Exercise details:
Report every line in the records below that holds the word "automobile".

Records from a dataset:
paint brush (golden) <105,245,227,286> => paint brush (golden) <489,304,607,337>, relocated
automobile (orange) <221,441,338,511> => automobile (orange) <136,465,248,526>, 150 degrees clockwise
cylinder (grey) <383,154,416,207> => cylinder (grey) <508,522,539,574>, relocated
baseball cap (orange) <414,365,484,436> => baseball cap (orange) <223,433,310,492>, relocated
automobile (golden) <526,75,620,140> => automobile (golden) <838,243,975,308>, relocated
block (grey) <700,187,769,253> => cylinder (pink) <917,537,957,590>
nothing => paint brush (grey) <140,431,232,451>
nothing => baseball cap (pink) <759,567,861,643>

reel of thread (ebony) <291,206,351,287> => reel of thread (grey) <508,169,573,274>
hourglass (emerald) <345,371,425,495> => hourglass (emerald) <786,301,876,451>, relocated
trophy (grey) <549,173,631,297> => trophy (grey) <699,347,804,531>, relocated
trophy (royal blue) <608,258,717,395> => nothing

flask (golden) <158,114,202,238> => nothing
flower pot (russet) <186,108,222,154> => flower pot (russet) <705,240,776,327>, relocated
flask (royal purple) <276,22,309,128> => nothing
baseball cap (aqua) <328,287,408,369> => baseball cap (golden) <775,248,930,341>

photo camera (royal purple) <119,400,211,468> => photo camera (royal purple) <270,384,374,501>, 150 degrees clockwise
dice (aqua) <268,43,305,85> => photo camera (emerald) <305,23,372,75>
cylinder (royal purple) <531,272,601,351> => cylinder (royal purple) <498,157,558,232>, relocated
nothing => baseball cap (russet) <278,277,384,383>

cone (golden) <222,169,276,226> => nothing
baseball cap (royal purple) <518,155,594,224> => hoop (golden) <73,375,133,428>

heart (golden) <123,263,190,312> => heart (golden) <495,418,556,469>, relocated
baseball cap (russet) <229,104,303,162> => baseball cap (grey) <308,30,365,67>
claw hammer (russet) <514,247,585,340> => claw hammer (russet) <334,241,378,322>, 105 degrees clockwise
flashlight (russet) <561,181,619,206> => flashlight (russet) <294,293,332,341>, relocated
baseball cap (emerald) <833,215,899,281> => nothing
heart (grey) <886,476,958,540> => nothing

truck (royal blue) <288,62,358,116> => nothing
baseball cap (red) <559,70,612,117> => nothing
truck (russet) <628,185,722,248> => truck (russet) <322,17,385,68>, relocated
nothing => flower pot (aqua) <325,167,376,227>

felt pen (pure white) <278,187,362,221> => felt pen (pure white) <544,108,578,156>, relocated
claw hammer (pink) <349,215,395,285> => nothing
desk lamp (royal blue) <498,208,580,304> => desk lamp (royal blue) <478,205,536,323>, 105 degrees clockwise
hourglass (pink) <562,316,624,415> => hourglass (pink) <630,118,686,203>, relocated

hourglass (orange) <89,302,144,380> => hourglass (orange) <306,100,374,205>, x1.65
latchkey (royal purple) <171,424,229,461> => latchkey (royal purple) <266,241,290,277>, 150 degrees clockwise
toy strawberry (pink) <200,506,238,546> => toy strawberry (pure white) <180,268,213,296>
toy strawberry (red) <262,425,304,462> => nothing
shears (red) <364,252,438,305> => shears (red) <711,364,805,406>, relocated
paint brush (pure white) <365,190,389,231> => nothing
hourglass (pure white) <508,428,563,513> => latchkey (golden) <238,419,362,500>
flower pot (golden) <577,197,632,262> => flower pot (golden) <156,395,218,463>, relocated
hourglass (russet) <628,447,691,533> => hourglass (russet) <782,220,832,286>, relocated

Task response:
automobile (orange) <221,441,338,511> => automobile (orange) <136,465,248,526>, 150 degrees clockwise
automobile (golden) <526,75,620,140> => automobile (golden) <838,243,975,308>, relocated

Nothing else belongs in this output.